### [RECORDS]
○ ○ ○ ○ ○
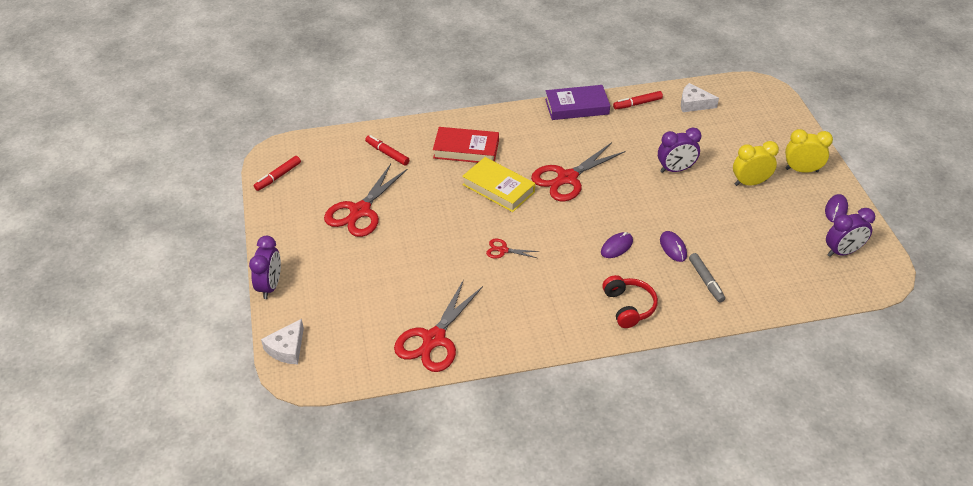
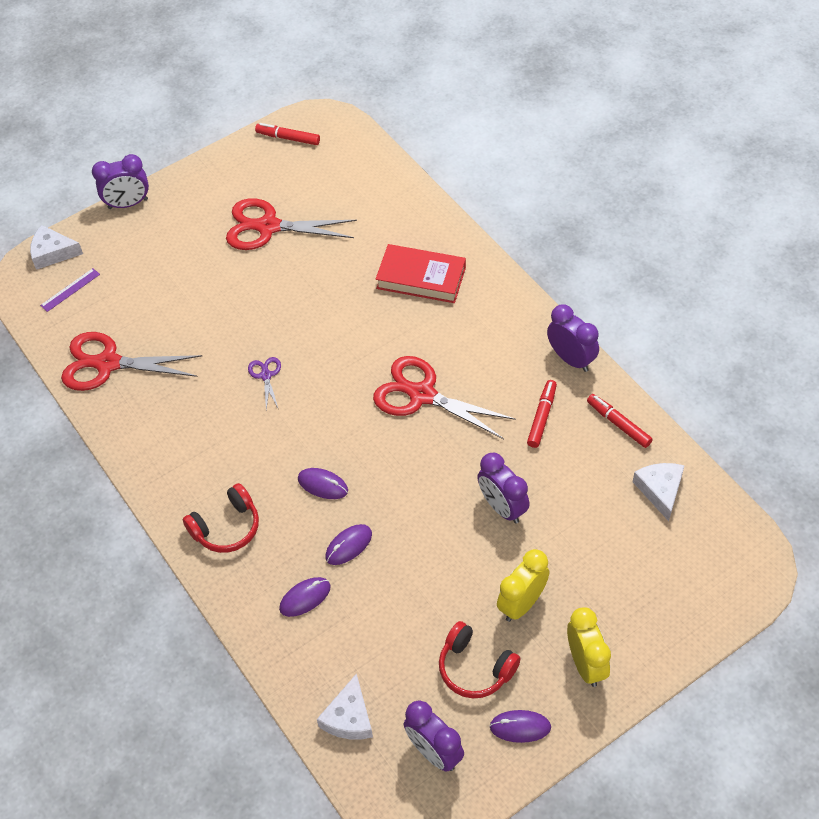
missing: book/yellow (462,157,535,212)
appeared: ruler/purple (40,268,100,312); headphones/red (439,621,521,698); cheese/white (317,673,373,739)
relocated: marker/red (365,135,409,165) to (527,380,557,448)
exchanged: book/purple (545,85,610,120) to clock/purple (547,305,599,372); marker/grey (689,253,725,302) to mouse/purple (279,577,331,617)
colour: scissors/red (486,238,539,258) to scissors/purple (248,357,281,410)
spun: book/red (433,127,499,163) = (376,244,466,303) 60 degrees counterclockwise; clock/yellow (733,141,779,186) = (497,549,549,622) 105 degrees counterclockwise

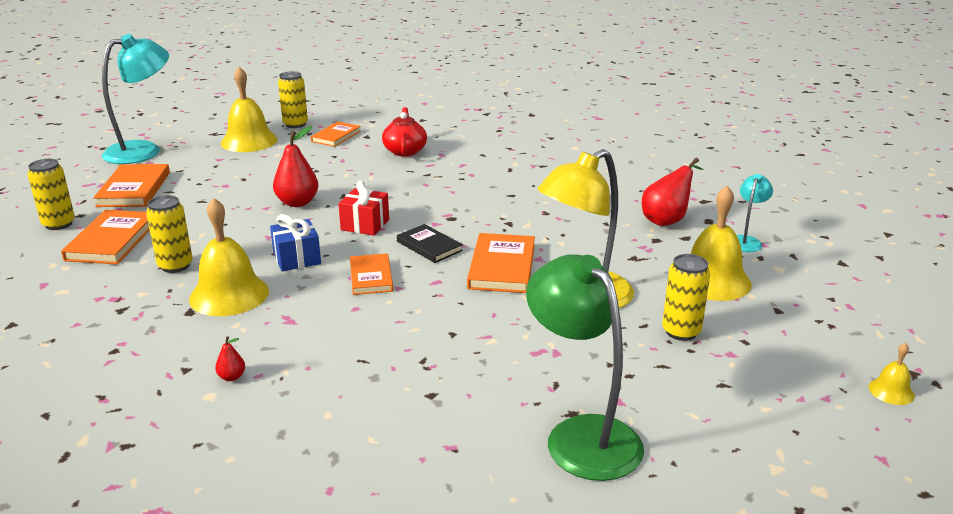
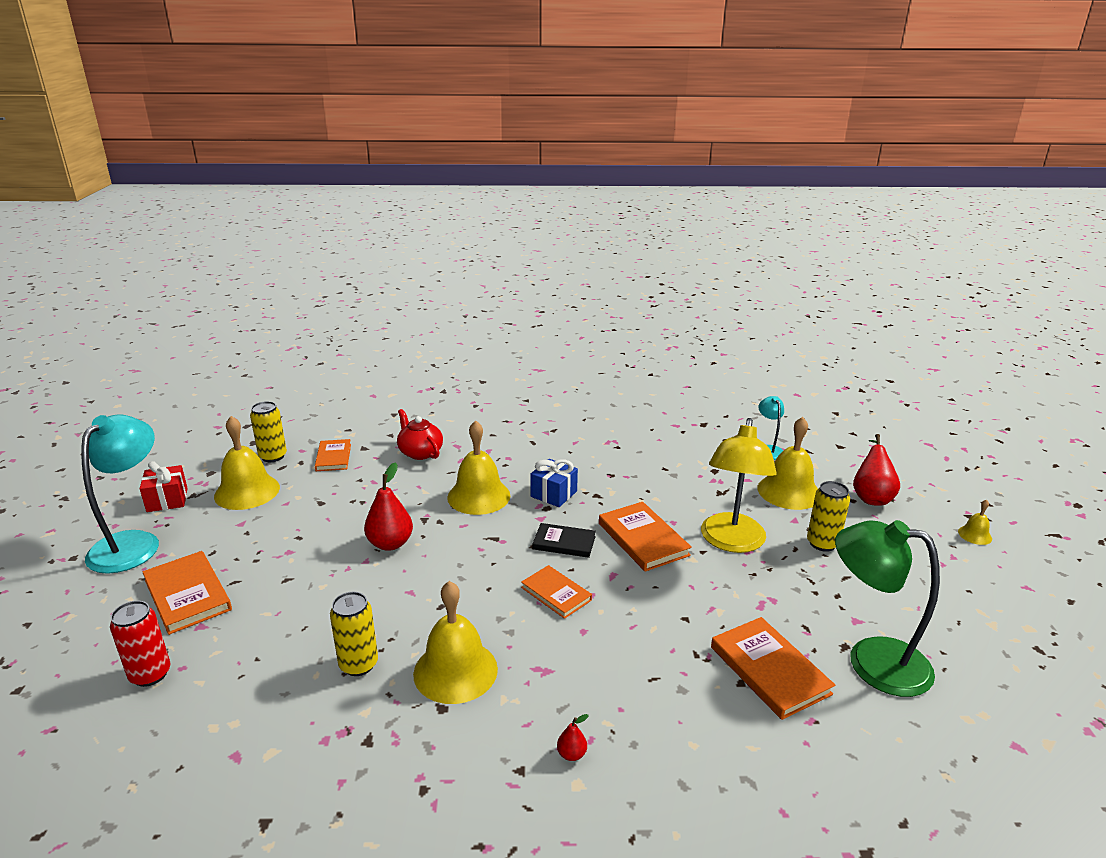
appeared: bell/yellow (447,420,510,515)
relocated: pear/red (642,158,703,226) to (853,434,900,506); gift/red (338,181,389,236) to (140,461,188,512); book/orange (61,210,150,264) to (711,617,835,720); gift/blue (270,214,321,272) to (530,459,578,507)
colour: can/yellow (28,159,75,230) to can/red (110,601,170,687)

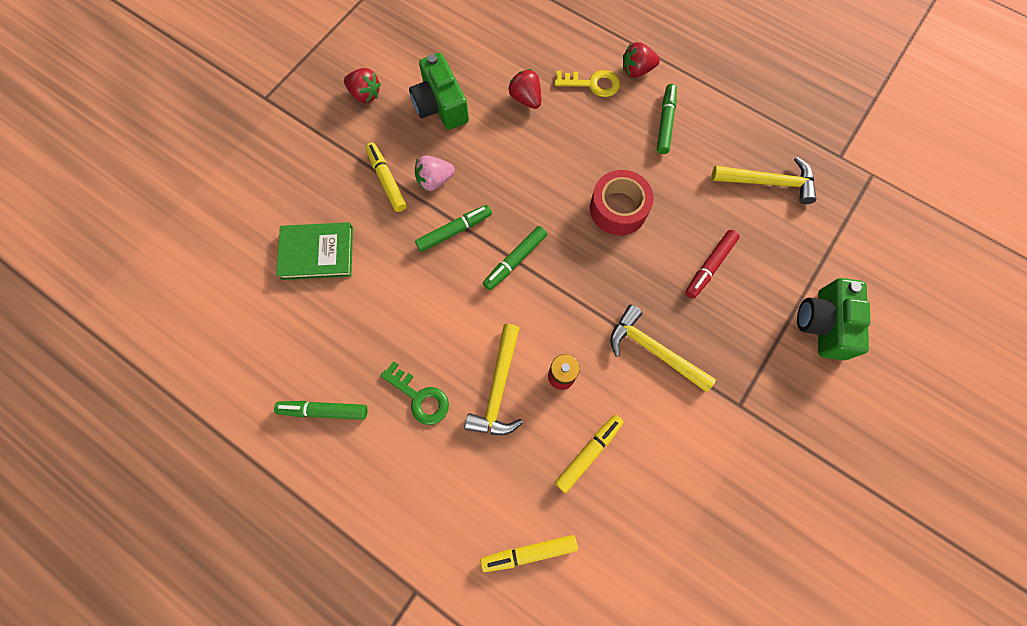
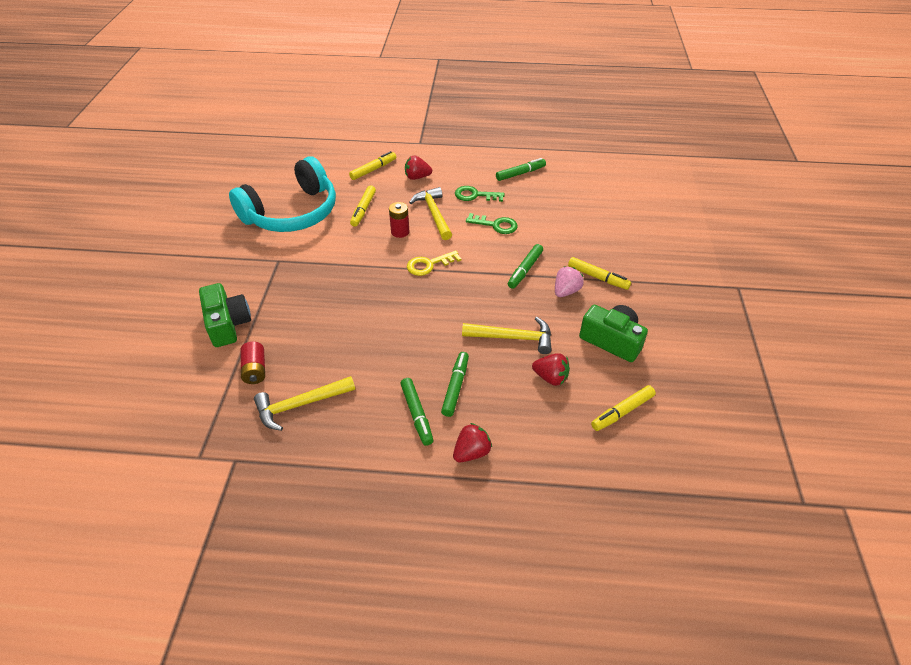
missing: tape/red (590,170,654,236); book/green (276,222,353,280); marker/red (685,230,740,299)
appeared: headphones/turquoise (229,156,336,232); key/green (466,213,518,234); battery/red (241,341,265,384); marker/yellow (591,385,656,431)
relocated: strawberry/red (344,68,381,103) to (405,155,432,180); key/yellow (555,70,620,97) to (407,250,461,276); marker/green (483,226,547,290) to (441,352,469,417); hammer/yellow (610,305,716,392) to (462,317,552,354)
○ ○ ○ ○ ○
### [WHAT IS EXPECTED]
Repeat all entries exactly. Skip the pictures.

### [RESULT FOR THIS TASK]
missing: book/yellow (462,157,535,212)
appeared: ruler/purple (40,268,100,312); headphones/red (439,621,521,698); cheese/white (317,673,373,739)
relocated: marker/red (365,135,409,165) to (527,380,557,448)
exchanged: book/purple (545,85,610,120) to clock/purple (547,305,599,372); marker/grey (689,253,725,302) to mouse/purple (279,577,331,617)
colour: scissors/red (486,238,539,258) to scissors/purple (248,357,281,410)
spun: book/red (433,127,499,163) = (376,244,466,303) 60 degrees counterclockwise; clock/yellow (733,141,779,186) = (497,549,549,622) 105 degrees counterclockwise

appeared: bell/yellow (447,420,510,515)
relocated: pear/red (642,158,703,226) to (853,434,900,506); gift/red (338,181,389,236) to (140,461,188,512); book/orange (61,210,150,264) to (711,617,835,720); gift/blue (270,214,321,272) to (530,459,578,507)
colour: can/yellow (28,159,75,230) to can/red (110,601,170,687)

missing: tape/red (590,170,654,236); book/green (276,222,353,280); marker/red (685,230,740,299)
appeared: headphones/turquoise (229,156,336,232); key/green (466,213,518,234); battery/red (241,341,265,384); marker/yellow (591,385,656,431)
relocated: strawberry/red (344,68,381,103) to (405,155,432,180); key/yellow (555,70,620,97) to (407,250,461,276); marker/green (483,226,547,290) to (441,352,469,417); hammer/yellow (610,305,716,392) to (462,317,552,354)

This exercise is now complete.